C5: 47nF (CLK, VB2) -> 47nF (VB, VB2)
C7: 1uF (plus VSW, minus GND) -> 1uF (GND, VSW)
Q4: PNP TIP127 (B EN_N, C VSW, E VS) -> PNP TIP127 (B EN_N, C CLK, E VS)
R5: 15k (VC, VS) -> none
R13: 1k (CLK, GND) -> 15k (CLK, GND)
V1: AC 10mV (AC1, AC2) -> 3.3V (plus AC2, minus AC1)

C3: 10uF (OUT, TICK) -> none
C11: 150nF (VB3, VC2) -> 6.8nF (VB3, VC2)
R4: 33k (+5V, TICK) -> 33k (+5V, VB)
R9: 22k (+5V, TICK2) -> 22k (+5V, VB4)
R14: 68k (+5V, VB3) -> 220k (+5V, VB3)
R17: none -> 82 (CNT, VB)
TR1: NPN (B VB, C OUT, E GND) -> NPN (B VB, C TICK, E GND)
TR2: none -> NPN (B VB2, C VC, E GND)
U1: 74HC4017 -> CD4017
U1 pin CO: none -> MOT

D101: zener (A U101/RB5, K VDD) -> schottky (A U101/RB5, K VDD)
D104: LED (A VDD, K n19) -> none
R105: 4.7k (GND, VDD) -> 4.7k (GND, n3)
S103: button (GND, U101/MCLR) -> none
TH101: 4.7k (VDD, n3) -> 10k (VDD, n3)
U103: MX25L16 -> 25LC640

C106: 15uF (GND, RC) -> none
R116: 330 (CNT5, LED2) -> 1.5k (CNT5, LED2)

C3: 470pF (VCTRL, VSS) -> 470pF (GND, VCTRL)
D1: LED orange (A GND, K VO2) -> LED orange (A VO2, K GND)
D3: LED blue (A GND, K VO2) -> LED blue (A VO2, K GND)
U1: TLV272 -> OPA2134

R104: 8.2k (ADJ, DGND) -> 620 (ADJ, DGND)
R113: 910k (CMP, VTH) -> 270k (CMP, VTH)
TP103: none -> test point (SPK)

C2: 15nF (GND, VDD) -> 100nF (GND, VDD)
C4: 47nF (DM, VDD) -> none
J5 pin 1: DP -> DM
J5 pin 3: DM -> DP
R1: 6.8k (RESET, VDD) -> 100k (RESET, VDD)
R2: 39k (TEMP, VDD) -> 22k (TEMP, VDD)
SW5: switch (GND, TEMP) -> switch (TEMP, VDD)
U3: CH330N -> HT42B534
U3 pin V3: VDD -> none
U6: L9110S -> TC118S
====================
If a line comes after the one that contains "R13: 1k (CLK, GND) -> 15k (CLK, GND)", leave it out; return every line of the entries up to that point exactly, starting with the first, with that line included.

C5: 47nF (CLK, VB2) -> 47nF (VB, VB2)
C7: 1uF (plus VSW, minus GND) -> 1uF (GND, VSW)
Q4: PNP TIP127 (B EN_N, C VSW, E VS) -> PNP TIP127 (B EN_N, C CLK, E VS)
R5: 15k (VC, VS) -> none
R13: 1k (CLK, GND) -> 15k (CLK, GND)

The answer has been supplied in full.